▶ Exercise
Output the line containing "F1: 3A (GND, N3) -> none" and each line after it through the end of the data, exactly as written, with pictures left out.

▶ Task material
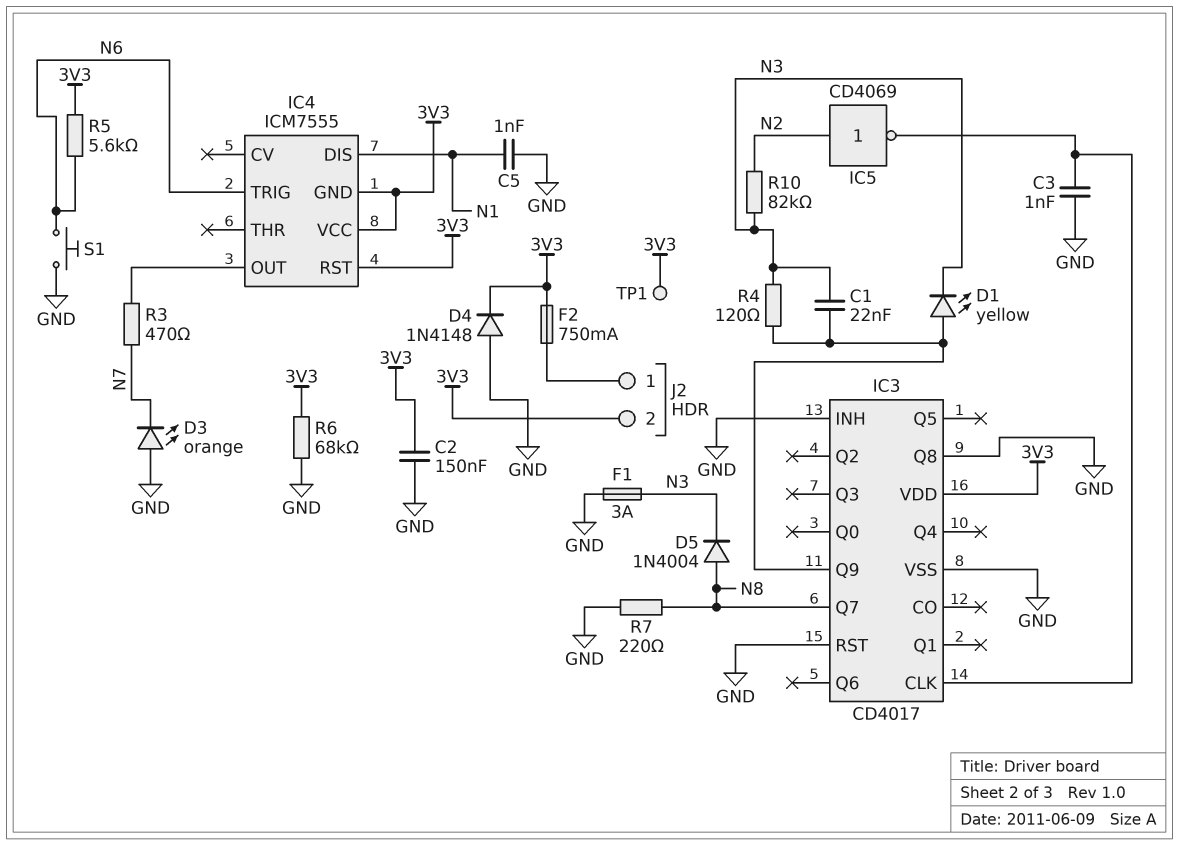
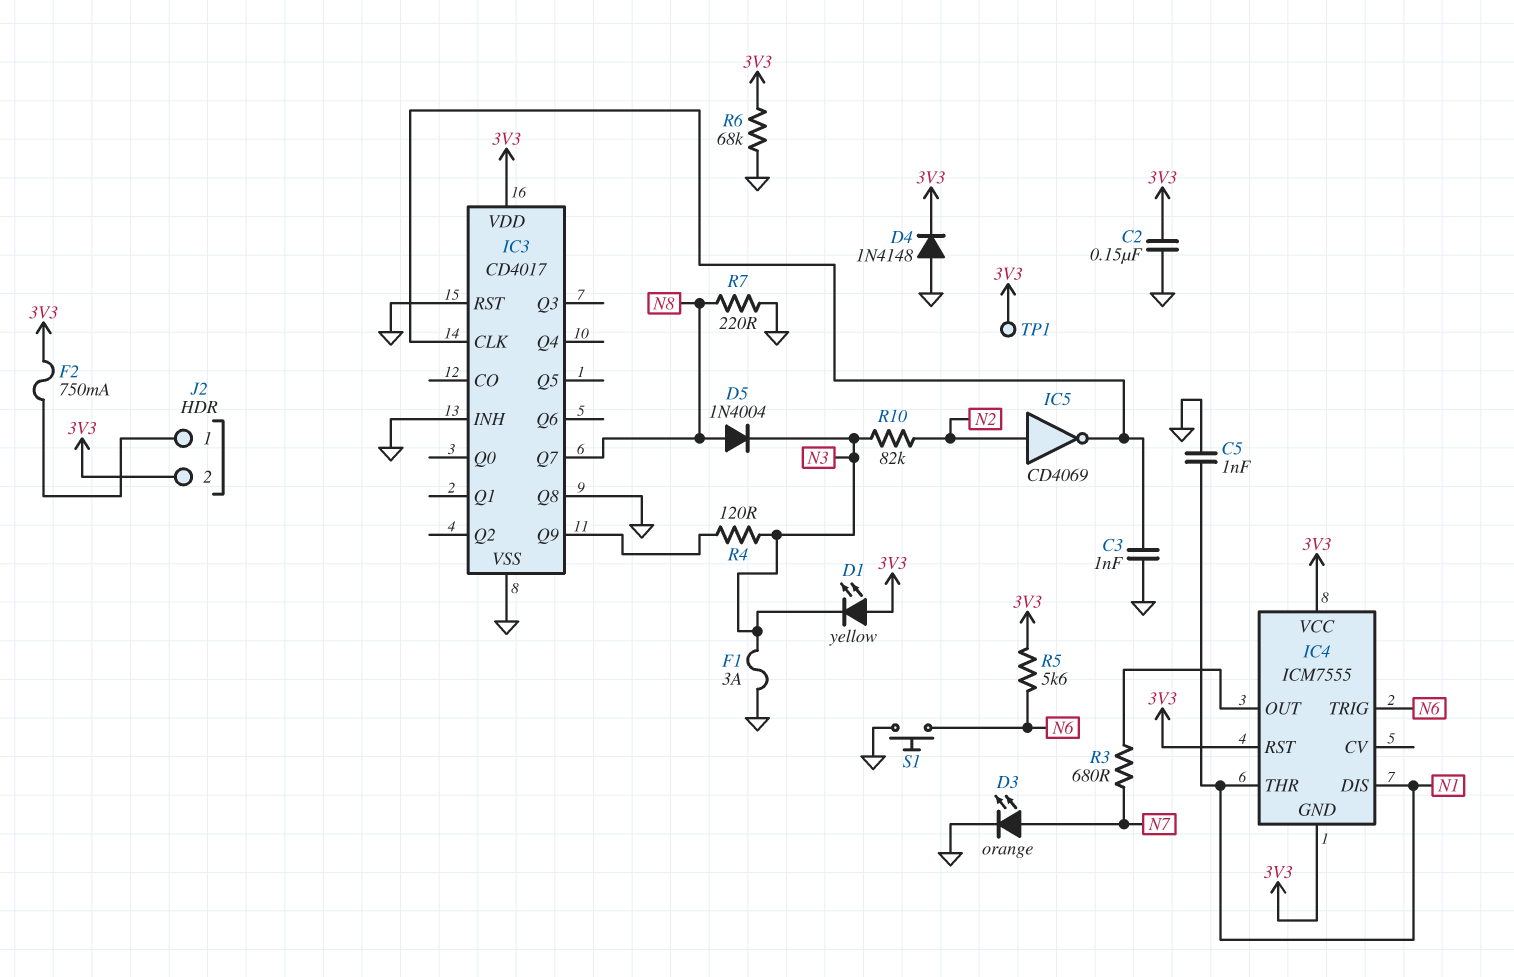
C1: 22nF (IC3/Q9, N3) -> none
D1: LED yellow (A IC3/Q9, K N3) -> LED yellow (A 3V3, K N3)
D3: LED orange (A GND, K N7) -> LED orange (A N7, K GND)
IC4 pin THR: none -> N1
R3: 470 (IC4/OUT, N7) -> 680 (IC4/OUT, N7)

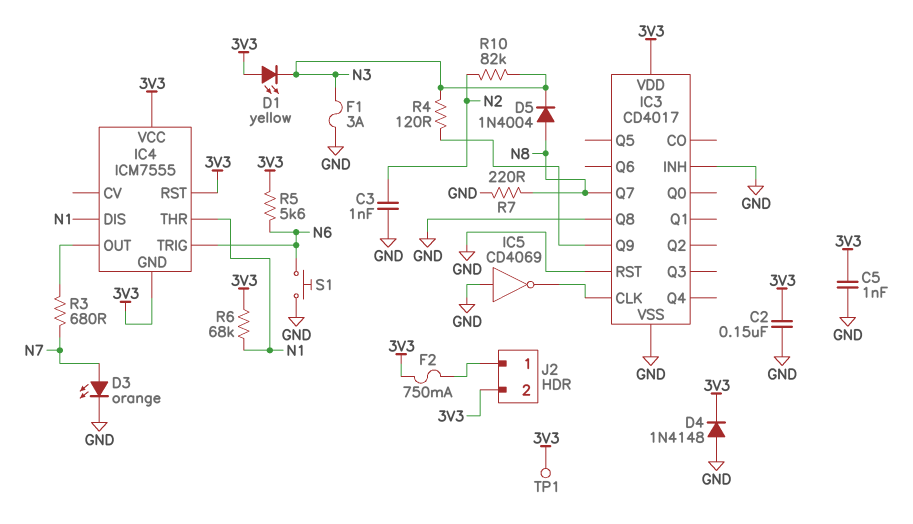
C3: 1nF (GND, IC3/CLK) -> 1nF (GND, N2)
C5: 1nF (GND, N1) -> 1nF (3V3, GND)
IC5: NOT CD4069 (in N2, out IC3/CLK) -> NOT CD4069 (in GND, out IC3/CLK)
R6: 68k (3V3, GND) -> 68k (3V3, N1)

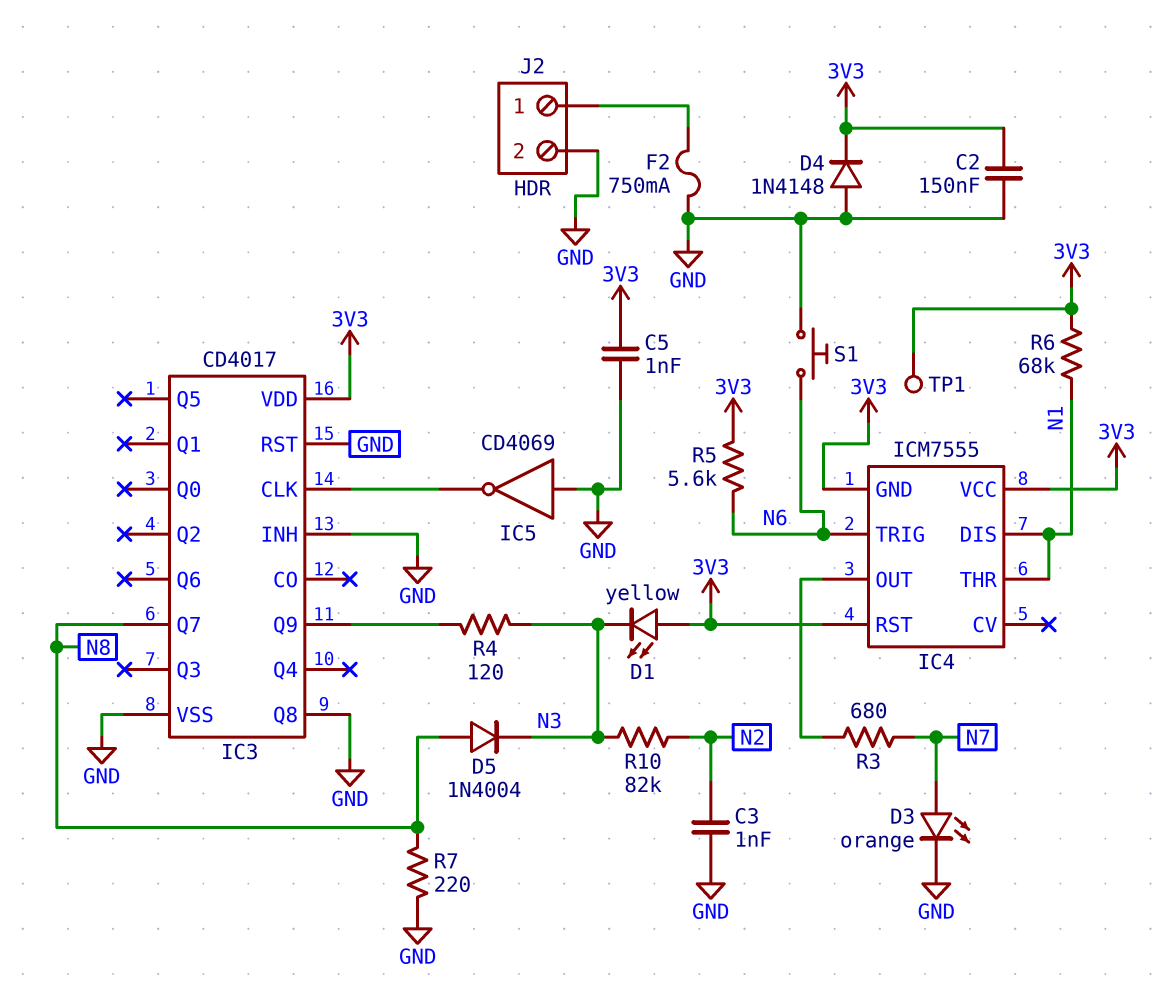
F1: 3A (GND, N3) -> none
F2: 750mA (3V3, J2/1) -> 750mA (GND, J2/1)
J2 pin 2: 3V3 -> GND

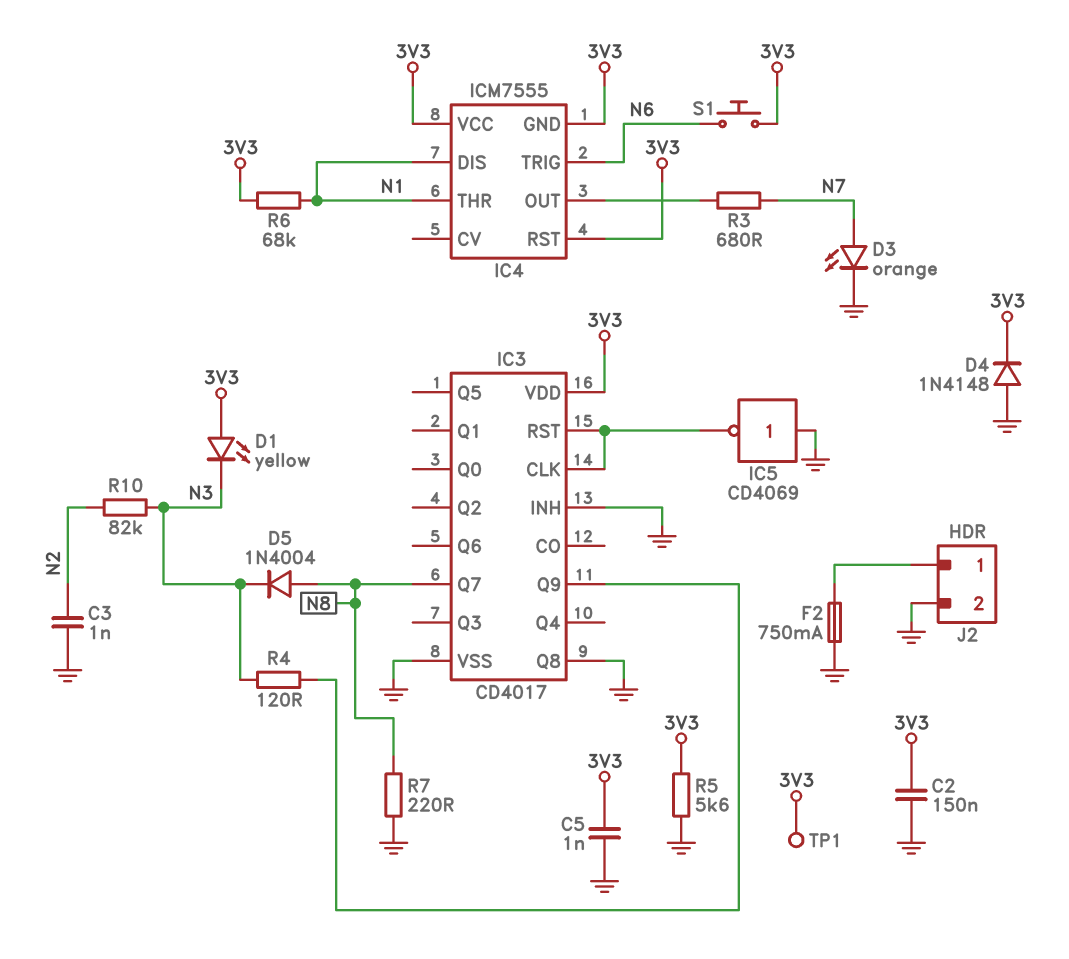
IC3 pin RST: GND -> IC3/CLK
R5: 5.6k (3V3, N6) -> 5.6k (3V3, GND)
S1: button (GND, N6) -> button (3V3, N6)

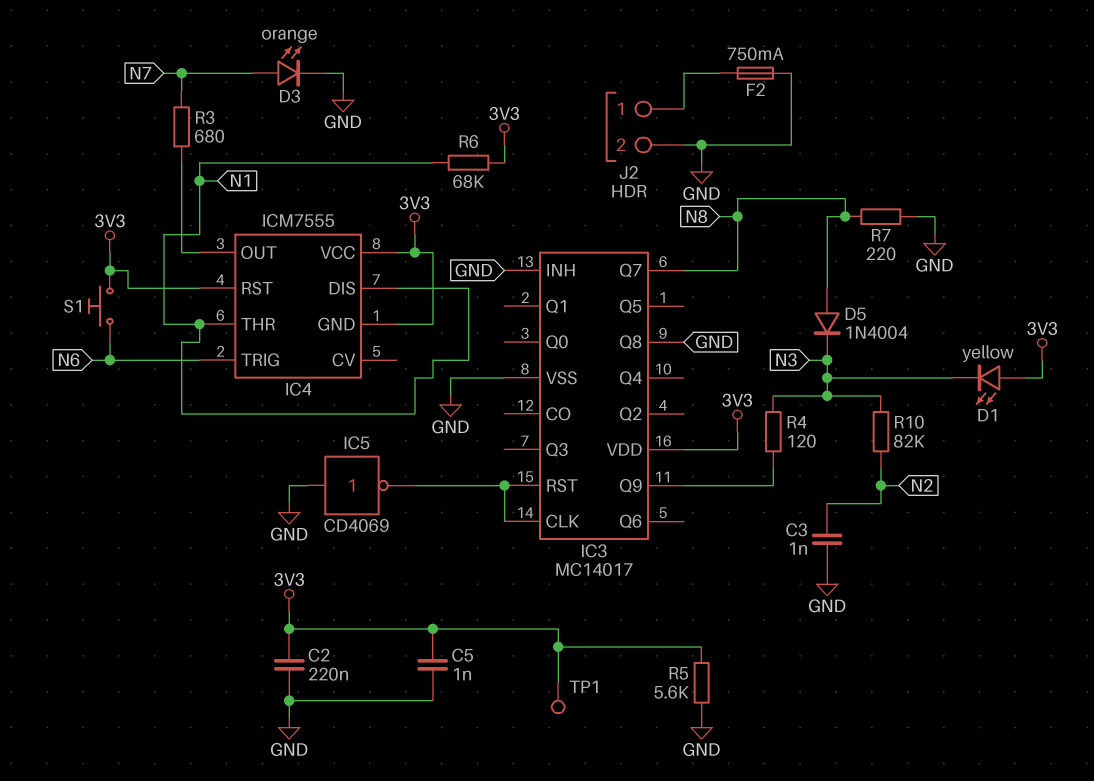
C2: 150nF (3V3, GND) -> 220nF (3V3, GND)
D4: diode 1N4148 (A GND, K 3V3) -> none
IC3: CD4017 -> MC14017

▶ Solution to this exercise
F1: 3A (GND, N3) -> none
F2: 750mA (3V3, J2/1) -> 750mA (GND, J2/1)
J2 pin 2: 3V3 -> GND

IC3 pin RST: GND -> IC3/CLK
R5: 5.6k (3V3, N6) -> 5.6k (3V3, GND)
S1: button (GND, N6) -> button (3V3, N6)

C2: 150nF (3V3, GND) -> 220nF (3V3, GND)
D4: diode 1N4148 (A GND, K 3V3) -> none
IC3: CD4017 -> MC14017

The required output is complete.